EXERCISE GOAL:
Leaving the pictures aside, return the listing exactly as it appears.
* * * * *
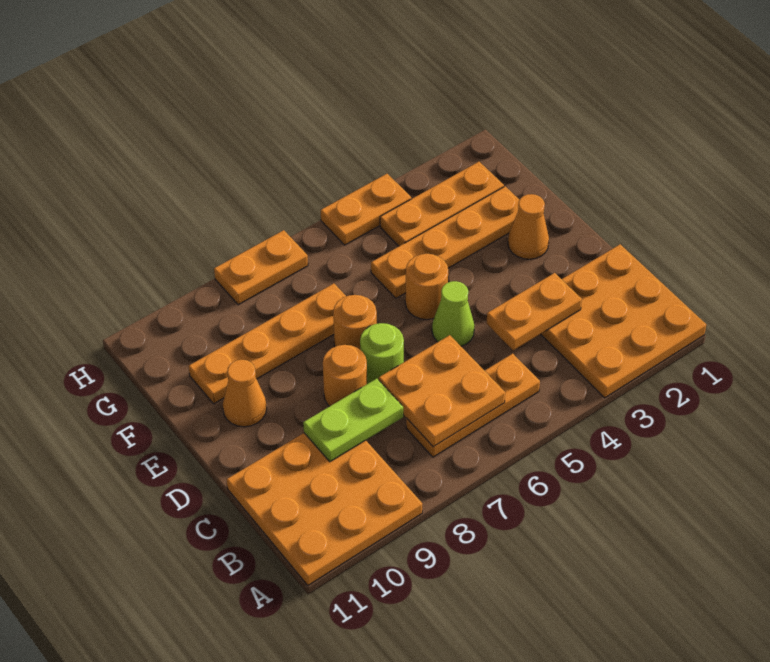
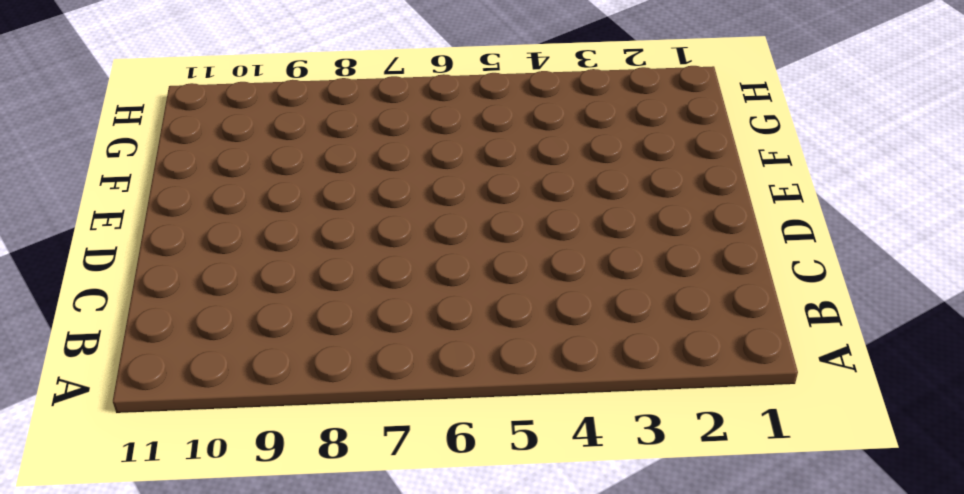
none -> orange plate A1:C3 level 1
none -> orange plate A9:C11 level 1
none -> orange plate B5:B7 level 1

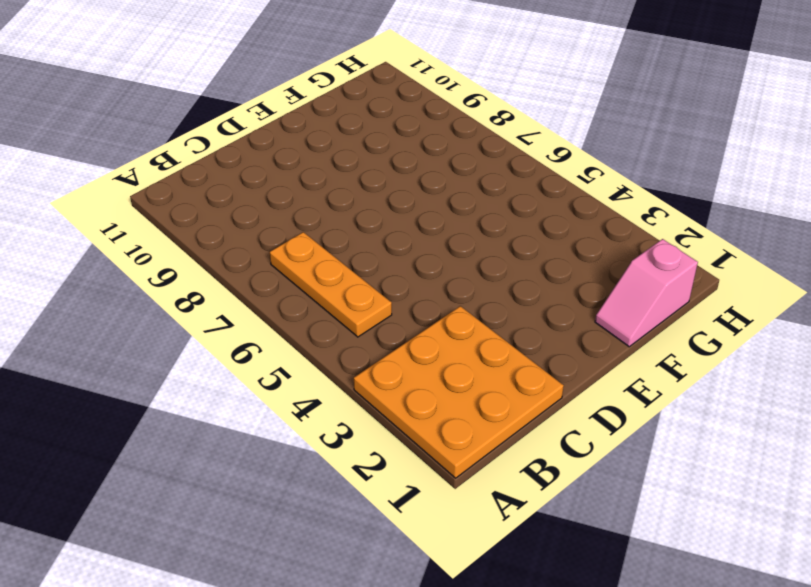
pink slope F1:G1 level 1 top G -> none
none -> orange plate A9:C11 level 1
none -> lime cone D5 level 1
none -> lime round brick D7 level 1

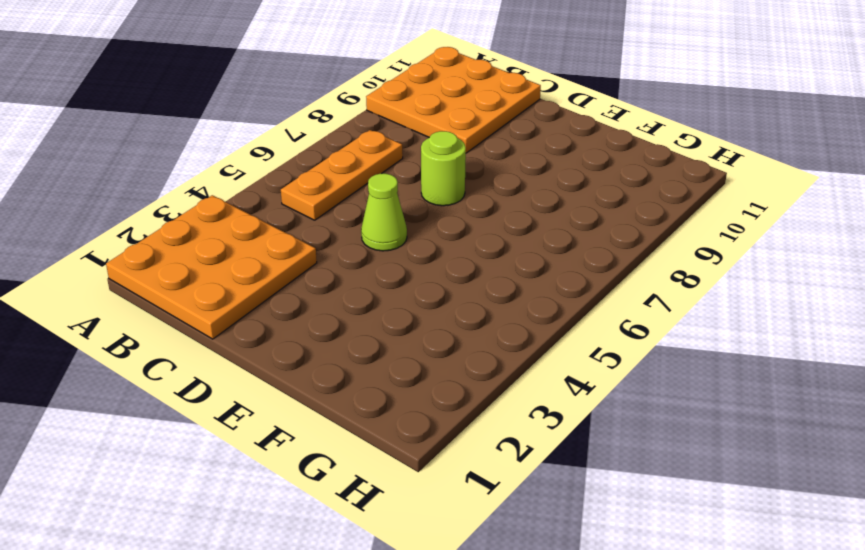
none -> orange round brick D8 level 1
none -> orange cone E2 level 1
none -> orange round brick E5 level 1

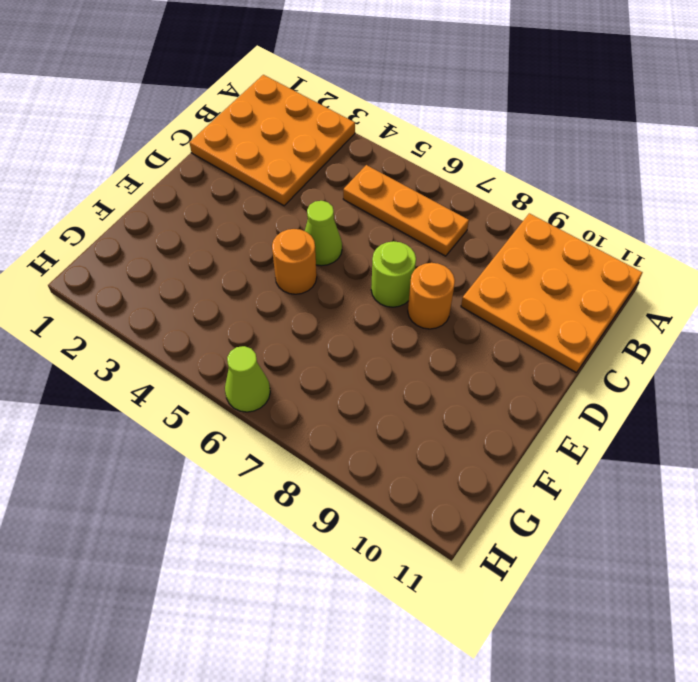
lime cone H6 level 1 -> none
none -> orange cone E2 level 1
none -> orange round brick E7 level 1
none -> orange cone E10 level 1

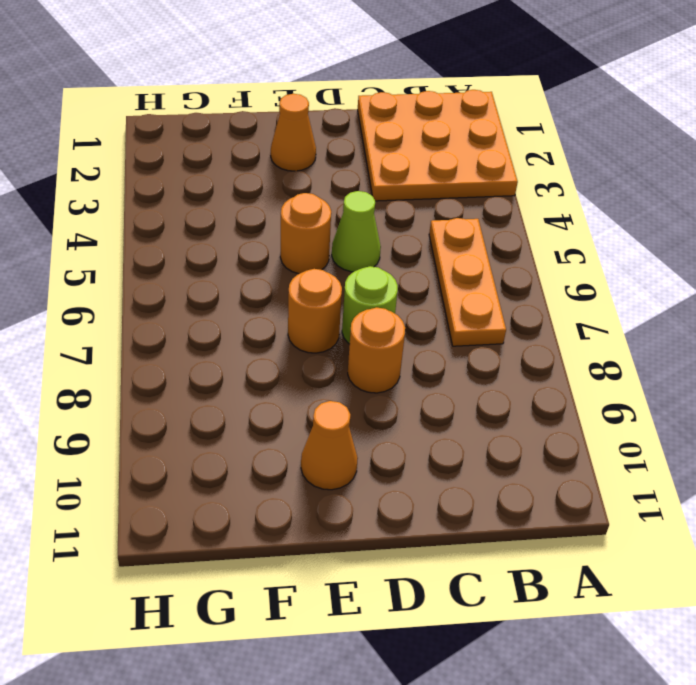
none -> orange plate A9:C11 level 1
none -> orange plate F2:F5 level 1
none -> orange plate F7:F10 level 1

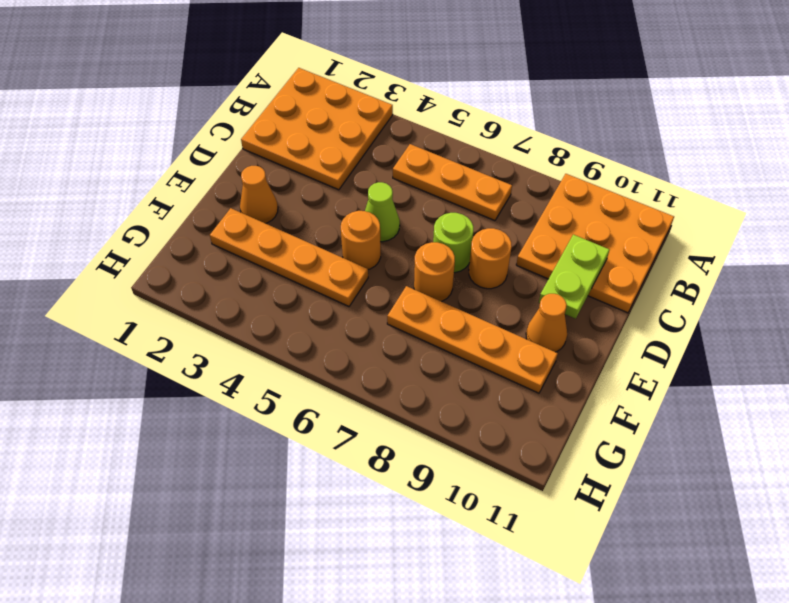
lime plate C10:D10 level 2 -> lime plate C8:C9 level 2
none -> orange plate G2:G4 level 1
none -> orange plate H4:H5 level 1
none -> orange plate H7:H8 level 1

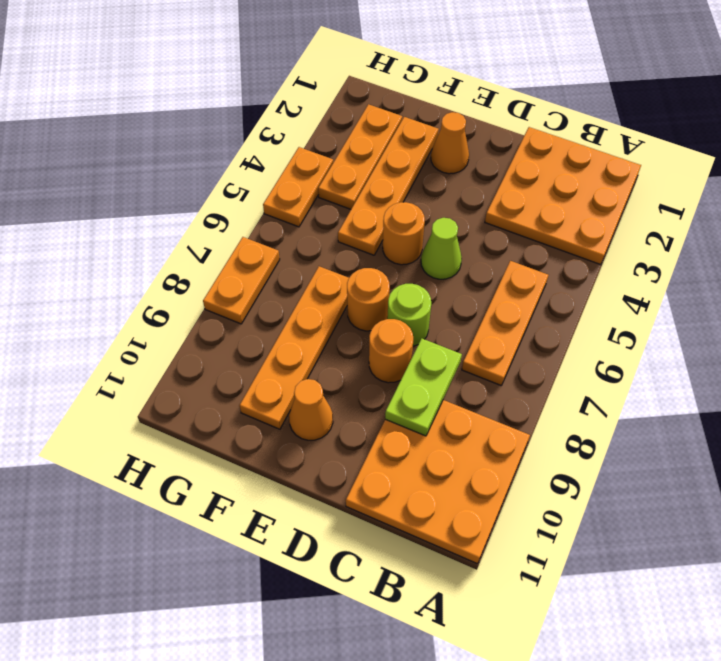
none -> orange plate B6:C7 level 2
none -> orange plate C3:C4 level 2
* * * * *
EXERCISE OUTPUT:
none -> orange plate A1:C3 level 1
none -> orange plate A9:C11 level 1
none -> orange plate B5:B7 level 1

pink slope F1:G1 level 1 top G -> none
none -> orange plate A9:C11 level 1
none -> lime cone D5 level 1
none -> lime round brick D7 level 1

none -> orange round brick D8 level 1
none -> orange cone E2 level 1
none -> orange round brick E5 level 1

lime cone H6 level 1 -> none
none -> orange cone E2 level 1
none -> orange round brick E7 level 1
none -> orange cone E10 level 1

none -> orange plate A9:C11 level 1
none -> orange plate F2:F5 level 1
none -> orange plate F7:F10 level 1

lime plate C10:D10 level 2 -> lime plate C8:C9 level 2
none -> orange plate G2:G4 level 1
none -> orange plate H4:H5 level 1
none -> orange plate H7:H8 level 1

none -> orange plate B6:C7 level 2
none -> orange plate C3:C4 level 2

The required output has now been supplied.